[INPUT FOR THIS TASK]:
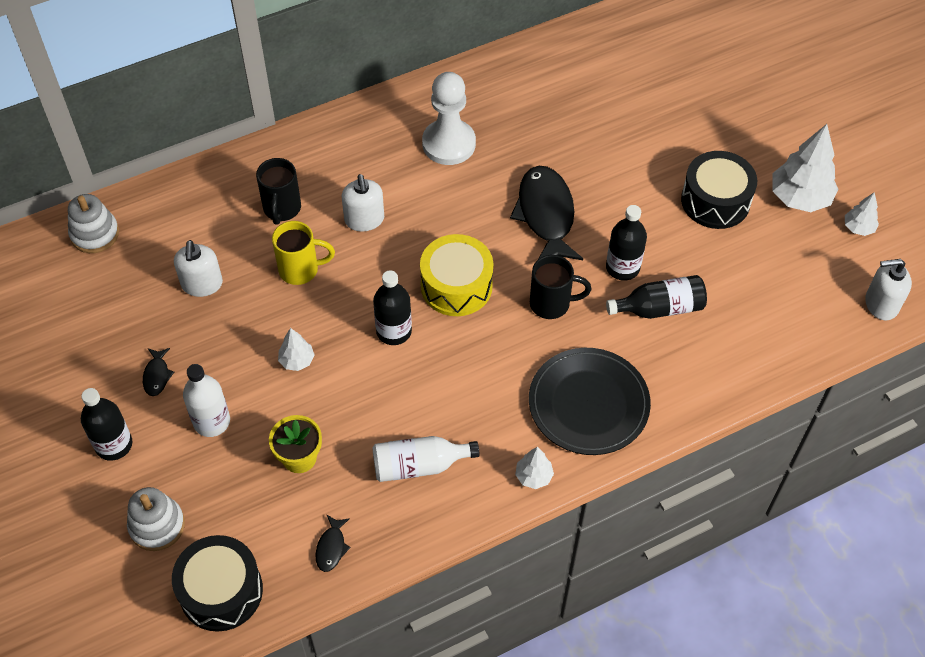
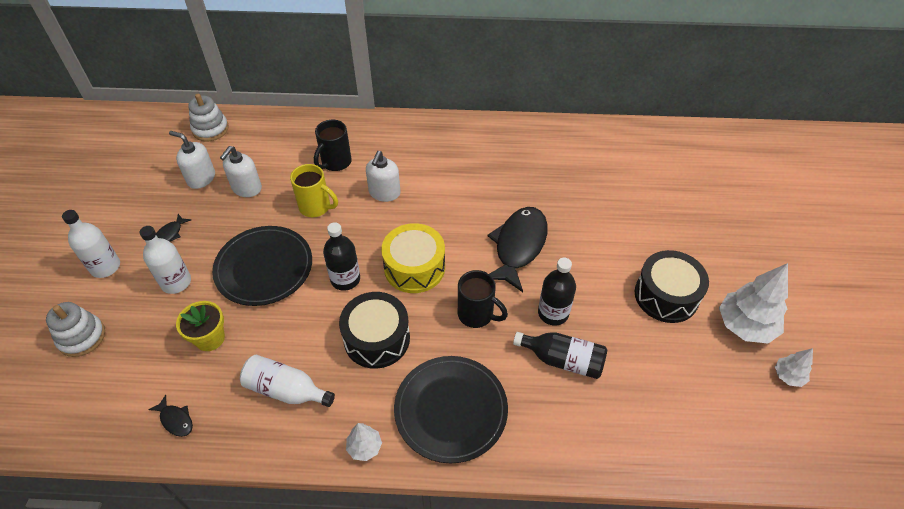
camera: 30 degrees right, 5 degrees down
(114, 445) = (105, 267): black bottle -> white bottle
(221, 591) = (78, 410): black drum -> black drum (377, 338)
(297, 361) = (264, 268): white tree -> black plate
(331, 547) = (176, 420): black fish -> black fish turned 90 degrees counterclockwise
(449, 144) = (481, 167): white pawn -> none
(881, 304) = (773, 455): white soap dispenser -> white soap dispenser (201, 178)

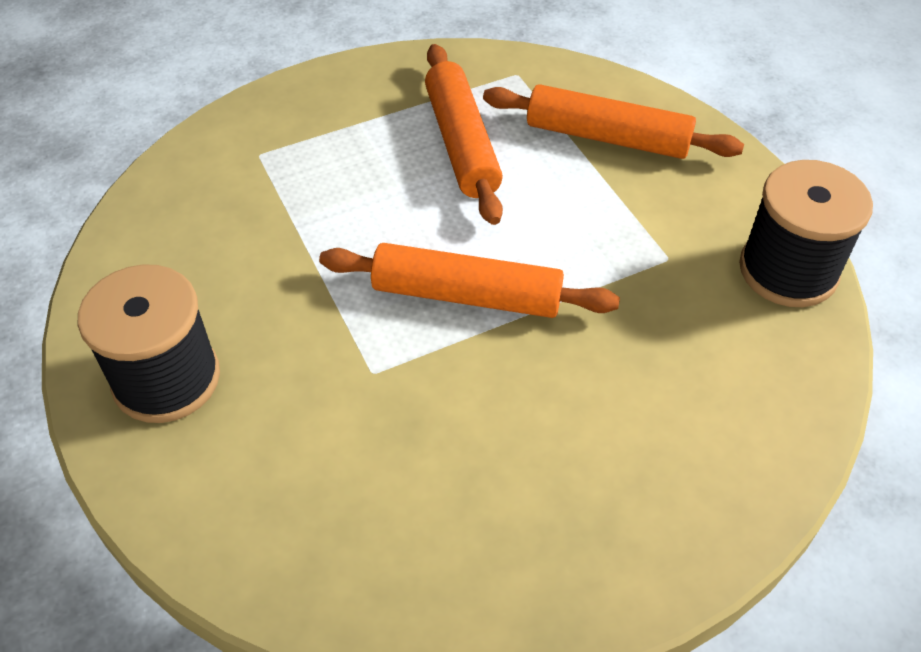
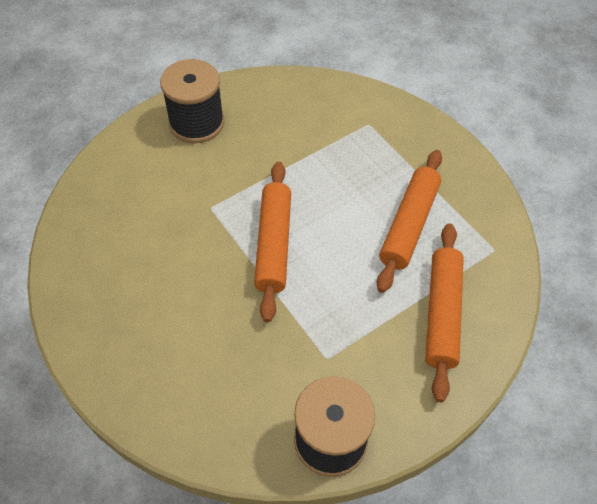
camera: 80 degrees right, 5 degrees up
(461, 143) = (408, 225): orange rolling pin -> orange rolling pin turned 45 degrees counterclockwise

[TASK OBJECTIVE]: State how many lines of the records hold the string "camera", and nothing else.

[SOLUTION]: 2